Quote, without any change, the line that contains "D3: schottky (A" and all lines that follow it to the end of the data below.

#### [Information]
------------------------------------------------------------
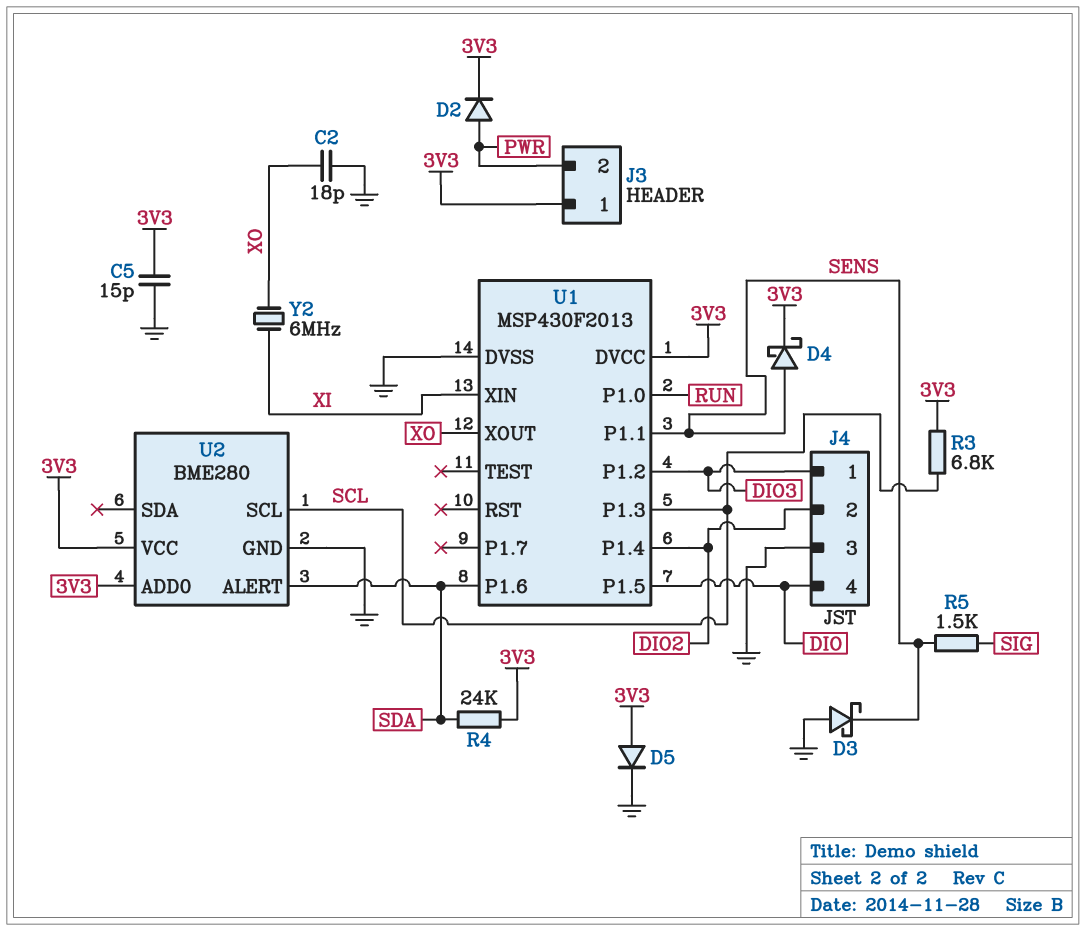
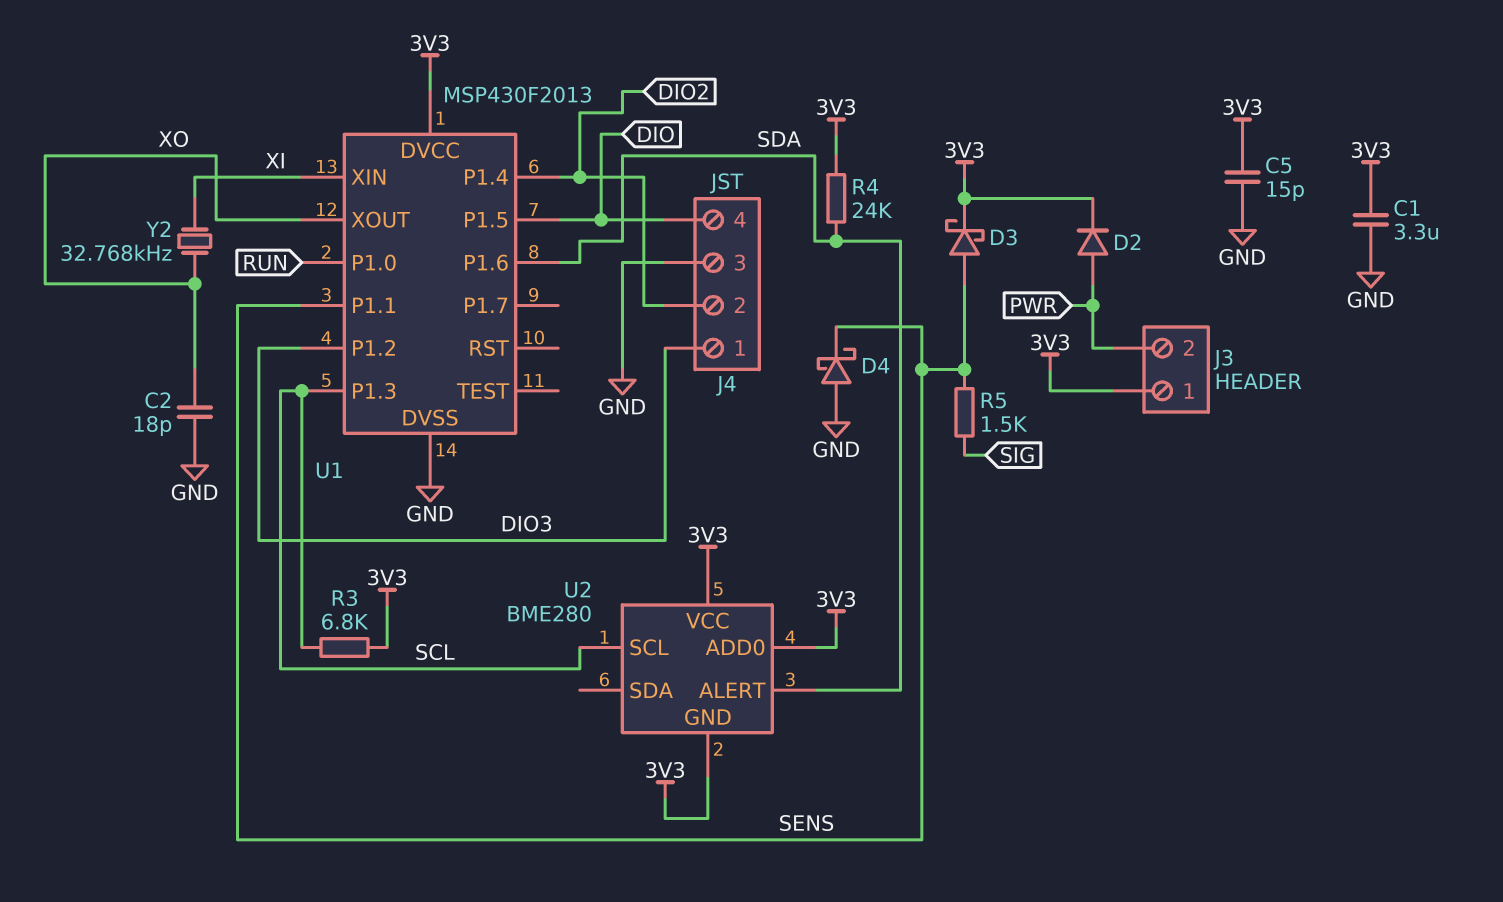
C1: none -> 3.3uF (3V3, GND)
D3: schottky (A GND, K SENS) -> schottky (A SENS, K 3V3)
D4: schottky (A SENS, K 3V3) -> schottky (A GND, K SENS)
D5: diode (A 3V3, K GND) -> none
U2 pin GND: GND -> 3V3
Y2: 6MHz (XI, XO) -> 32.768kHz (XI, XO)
------------------------------------------------------------
#### [Task solution]
D3: schottky (A GND, K SENS) -> schottky (A SENS, K 3V3)
D4: schottky (A SENS, K 3V3) -> schottky (A GND, K SENS)
D5: diode (A 3V3, K GND) -> none
U2 pin GND: GND -> 3V3
Y2: 6MHz (XI, XO) -> 32.768kHz (XI, XO)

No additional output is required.